## BRIEF
Please retype the listing below word for word and exclude its images.

## DATA SECTION

────

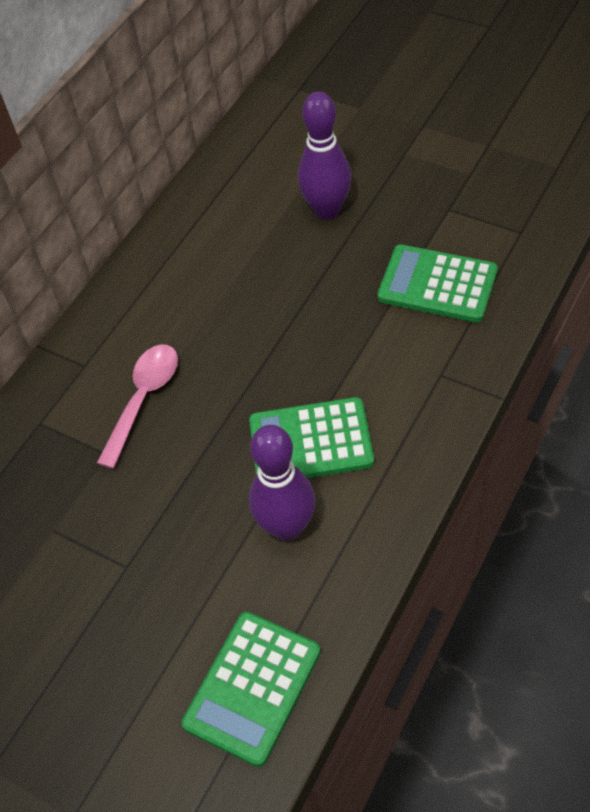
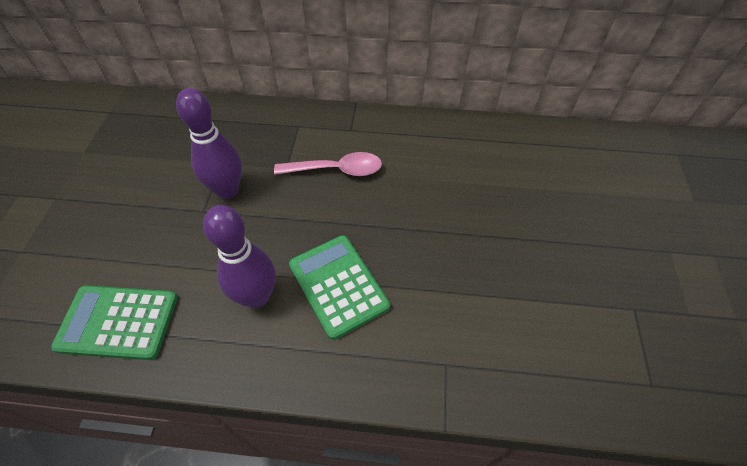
camera: 60 degrees right, 0 degrees up
purple bowling pin [298,91,352,220] -> purple bowling pin moved to [176,88,242,199]
green calculator [378,244,498,323] -> none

────

## TASK SOLUTION
camera: 60 degrees right, 0 degrees up
purple bowling pin [298,91,352,220] -> purple bowling pin moved to [176,88,242,199]
green calculator [378,244,498,323] -> none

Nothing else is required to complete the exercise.